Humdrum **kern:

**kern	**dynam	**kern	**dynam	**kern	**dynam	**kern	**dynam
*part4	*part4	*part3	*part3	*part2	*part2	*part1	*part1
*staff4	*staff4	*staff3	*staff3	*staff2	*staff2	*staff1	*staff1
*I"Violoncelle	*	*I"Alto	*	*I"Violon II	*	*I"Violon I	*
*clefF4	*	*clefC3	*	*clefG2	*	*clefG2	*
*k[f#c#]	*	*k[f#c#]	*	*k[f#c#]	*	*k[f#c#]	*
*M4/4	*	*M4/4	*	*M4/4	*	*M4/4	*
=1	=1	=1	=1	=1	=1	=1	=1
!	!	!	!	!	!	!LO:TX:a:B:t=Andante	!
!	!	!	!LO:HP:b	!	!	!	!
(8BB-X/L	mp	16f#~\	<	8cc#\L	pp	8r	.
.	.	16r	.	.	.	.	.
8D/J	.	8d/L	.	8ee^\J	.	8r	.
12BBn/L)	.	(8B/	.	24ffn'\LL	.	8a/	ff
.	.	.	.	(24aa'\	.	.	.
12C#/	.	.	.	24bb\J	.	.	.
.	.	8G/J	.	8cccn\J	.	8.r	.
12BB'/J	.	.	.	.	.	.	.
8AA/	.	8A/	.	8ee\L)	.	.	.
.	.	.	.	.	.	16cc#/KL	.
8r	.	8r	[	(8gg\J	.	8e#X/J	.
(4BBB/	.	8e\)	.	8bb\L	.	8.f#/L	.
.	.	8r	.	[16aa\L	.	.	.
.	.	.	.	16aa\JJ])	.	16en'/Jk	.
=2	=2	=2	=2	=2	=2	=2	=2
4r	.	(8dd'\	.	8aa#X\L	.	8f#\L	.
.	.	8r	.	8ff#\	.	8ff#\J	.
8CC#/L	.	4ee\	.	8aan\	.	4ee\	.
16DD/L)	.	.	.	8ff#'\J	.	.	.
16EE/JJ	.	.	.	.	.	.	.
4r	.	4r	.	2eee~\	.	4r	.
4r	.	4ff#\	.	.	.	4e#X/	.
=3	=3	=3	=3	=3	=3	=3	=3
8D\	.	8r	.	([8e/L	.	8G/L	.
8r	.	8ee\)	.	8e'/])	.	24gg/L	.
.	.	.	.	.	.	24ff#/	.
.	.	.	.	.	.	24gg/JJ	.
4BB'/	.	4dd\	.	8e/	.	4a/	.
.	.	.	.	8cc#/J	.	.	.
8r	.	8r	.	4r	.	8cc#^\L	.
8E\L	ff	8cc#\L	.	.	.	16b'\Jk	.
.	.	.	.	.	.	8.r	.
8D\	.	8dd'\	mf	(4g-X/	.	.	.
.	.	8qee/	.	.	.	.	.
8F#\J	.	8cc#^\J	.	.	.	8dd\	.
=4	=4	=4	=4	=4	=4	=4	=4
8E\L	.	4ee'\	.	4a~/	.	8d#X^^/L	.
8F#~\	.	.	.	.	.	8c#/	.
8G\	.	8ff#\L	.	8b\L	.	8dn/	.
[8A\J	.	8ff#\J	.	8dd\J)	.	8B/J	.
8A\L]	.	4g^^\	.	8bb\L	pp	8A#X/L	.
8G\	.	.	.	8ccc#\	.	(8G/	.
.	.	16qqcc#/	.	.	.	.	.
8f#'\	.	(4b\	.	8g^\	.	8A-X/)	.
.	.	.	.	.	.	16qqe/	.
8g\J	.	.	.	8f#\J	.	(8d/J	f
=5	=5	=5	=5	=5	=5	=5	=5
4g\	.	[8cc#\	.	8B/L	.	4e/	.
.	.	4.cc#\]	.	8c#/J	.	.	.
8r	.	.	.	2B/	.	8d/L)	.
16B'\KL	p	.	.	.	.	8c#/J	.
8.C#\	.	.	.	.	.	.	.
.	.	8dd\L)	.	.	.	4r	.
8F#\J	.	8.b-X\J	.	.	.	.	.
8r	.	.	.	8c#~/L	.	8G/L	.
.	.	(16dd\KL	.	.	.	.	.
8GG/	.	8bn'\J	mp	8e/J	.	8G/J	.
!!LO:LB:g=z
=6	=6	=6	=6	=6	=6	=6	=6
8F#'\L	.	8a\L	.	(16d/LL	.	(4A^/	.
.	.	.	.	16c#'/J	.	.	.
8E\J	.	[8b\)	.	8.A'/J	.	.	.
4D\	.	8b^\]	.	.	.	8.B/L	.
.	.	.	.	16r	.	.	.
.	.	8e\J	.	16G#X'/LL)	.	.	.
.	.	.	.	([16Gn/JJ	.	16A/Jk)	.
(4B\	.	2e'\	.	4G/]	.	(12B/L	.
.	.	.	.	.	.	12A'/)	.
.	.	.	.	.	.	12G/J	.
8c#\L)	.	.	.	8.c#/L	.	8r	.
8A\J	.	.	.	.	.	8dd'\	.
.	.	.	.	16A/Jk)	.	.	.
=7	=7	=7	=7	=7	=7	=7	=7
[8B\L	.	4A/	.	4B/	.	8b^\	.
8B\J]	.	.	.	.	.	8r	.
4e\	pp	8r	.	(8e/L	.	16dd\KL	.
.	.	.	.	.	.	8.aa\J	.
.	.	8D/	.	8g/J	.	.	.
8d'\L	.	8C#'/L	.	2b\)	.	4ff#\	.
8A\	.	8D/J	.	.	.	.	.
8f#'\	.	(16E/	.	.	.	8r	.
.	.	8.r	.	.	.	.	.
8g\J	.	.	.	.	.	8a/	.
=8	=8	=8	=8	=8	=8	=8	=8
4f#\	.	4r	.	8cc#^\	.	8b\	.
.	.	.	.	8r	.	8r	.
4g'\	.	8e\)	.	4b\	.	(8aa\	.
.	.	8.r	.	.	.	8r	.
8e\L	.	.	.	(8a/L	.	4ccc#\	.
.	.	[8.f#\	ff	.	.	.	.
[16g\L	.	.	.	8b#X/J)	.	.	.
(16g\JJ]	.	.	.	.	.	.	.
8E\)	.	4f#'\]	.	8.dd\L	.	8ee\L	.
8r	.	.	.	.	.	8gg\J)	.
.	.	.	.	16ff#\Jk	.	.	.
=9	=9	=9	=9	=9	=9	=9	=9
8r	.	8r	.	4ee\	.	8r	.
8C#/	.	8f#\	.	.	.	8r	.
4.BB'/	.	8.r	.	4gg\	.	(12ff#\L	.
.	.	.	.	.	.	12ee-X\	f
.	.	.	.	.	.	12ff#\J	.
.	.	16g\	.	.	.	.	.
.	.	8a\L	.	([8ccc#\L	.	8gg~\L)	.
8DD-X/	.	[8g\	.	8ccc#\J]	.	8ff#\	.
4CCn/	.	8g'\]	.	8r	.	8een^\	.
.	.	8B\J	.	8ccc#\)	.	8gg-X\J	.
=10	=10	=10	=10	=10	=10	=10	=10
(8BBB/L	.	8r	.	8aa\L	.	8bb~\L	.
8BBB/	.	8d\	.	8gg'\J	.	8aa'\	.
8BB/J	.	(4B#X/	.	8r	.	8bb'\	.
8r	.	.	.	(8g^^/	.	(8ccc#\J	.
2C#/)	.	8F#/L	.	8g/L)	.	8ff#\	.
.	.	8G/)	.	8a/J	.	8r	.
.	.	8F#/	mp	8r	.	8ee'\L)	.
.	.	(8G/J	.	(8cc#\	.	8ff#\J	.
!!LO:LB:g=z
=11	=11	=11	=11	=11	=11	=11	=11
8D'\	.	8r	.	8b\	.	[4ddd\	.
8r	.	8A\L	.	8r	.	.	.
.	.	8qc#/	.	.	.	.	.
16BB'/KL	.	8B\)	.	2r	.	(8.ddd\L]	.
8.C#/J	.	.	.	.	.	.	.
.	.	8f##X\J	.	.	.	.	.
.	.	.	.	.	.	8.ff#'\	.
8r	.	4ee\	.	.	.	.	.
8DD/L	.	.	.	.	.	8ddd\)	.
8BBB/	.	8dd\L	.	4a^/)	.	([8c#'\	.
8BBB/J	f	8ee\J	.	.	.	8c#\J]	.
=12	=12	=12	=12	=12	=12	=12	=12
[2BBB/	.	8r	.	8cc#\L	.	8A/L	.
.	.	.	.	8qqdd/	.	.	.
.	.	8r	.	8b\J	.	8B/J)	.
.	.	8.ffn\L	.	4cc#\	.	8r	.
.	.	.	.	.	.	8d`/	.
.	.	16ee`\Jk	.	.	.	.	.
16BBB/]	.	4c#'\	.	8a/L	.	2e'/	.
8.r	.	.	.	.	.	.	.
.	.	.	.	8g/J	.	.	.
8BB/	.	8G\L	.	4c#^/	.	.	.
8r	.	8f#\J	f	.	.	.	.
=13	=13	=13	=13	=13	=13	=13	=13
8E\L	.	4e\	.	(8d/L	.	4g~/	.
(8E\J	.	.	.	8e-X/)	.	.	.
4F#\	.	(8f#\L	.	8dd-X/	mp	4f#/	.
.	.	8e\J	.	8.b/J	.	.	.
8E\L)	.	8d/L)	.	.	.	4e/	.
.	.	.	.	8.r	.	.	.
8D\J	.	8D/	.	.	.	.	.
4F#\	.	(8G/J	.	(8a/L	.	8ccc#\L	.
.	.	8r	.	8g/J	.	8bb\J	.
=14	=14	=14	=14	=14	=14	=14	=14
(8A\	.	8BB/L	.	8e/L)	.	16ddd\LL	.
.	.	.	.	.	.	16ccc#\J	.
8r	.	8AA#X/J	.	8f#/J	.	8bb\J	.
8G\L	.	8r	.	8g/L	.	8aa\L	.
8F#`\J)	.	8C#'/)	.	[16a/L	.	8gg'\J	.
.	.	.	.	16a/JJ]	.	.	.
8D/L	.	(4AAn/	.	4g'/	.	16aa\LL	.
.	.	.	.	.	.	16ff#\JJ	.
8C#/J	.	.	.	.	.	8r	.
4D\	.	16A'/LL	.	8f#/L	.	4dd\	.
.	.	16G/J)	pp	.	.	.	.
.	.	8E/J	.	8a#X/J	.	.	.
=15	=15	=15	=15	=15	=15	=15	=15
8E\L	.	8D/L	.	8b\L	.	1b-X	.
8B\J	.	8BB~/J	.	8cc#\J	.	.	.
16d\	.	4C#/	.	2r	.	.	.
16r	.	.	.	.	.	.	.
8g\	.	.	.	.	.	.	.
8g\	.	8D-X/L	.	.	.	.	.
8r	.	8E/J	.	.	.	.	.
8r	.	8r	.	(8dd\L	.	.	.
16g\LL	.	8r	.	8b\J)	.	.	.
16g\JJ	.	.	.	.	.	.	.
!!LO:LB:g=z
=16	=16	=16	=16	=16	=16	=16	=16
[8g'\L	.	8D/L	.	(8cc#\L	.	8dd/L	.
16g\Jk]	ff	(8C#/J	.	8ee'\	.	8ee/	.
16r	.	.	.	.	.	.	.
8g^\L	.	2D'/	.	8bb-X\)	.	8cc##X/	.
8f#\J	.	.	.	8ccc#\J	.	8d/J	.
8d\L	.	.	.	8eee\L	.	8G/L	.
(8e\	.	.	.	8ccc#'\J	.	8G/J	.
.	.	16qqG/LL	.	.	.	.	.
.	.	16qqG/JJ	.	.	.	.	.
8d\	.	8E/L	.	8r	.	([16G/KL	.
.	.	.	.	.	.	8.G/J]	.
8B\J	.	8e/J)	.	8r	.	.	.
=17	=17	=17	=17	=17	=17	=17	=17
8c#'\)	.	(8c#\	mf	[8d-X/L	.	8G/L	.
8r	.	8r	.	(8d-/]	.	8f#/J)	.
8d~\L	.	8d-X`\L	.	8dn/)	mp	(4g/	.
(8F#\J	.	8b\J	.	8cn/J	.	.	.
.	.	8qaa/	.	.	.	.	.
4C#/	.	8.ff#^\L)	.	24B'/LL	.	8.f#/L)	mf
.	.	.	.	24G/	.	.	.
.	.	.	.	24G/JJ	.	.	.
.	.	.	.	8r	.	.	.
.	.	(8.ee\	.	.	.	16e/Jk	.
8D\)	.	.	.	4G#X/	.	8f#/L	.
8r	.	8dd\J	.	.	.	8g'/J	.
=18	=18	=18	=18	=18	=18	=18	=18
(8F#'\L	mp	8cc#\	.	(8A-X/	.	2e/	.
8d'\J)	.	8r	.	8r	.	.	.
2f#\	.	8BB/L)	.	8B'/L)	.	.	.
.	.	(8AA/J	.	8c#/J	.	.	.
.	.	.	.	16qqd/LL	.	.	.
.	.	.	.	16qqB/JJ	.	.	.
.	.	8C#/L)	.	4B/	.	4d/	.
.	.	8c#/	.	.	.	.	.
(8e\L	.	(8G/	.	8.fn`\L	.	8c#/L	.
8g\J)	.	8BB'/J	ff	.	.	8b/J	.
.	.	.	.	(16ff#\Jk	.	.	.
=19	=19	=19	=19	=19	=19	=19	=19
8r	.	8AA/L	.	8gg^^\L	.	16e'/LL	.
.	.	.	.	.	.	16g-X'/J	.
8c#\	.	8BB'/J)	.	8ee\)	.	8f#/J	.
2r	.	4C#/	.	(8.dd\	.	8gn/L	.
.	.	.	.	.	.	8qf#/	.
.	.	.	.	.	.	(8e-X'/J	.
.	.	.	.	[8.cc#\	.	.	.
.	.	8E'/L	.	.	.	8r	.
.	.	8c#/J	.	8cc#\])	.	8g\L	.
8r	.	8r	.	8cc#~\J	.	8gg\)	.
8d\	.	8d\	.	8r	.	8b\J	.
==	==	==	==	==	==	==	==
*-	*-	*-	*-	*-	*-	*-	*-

--------

Written instruction: Please count the lines in the entries above that contain the string "kern", and reply with that number alone.

Correct response: 2